◆ Task statement
If a line in the data below holds the word "purple", copy it.

◆ Information shown
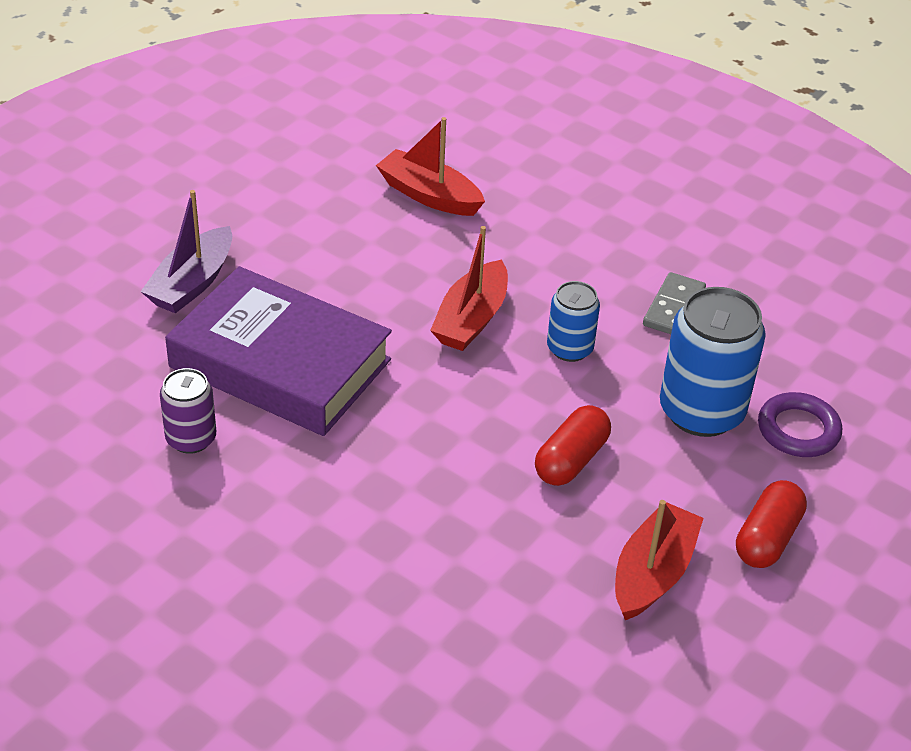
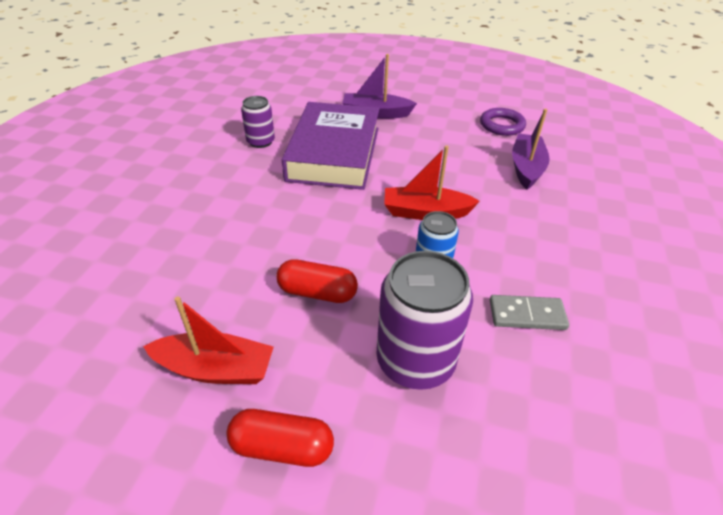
camera: 70 degrees right, 0 degrees up
(429, 195) = (526, 168): red boat -> purple boat
(701, 412) = (415, 361): blue can -> purple can
(798, 430) = (437, 445): purple ring -> purple ring (502, 125)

◆ Result for this task
(429, 195) = (526, 168): red boat -> purple boat
(701, 412) = (415, 361): blue can -> purple can
(798, 430) = (437, 445): purple ring -> purple ring (502, 125)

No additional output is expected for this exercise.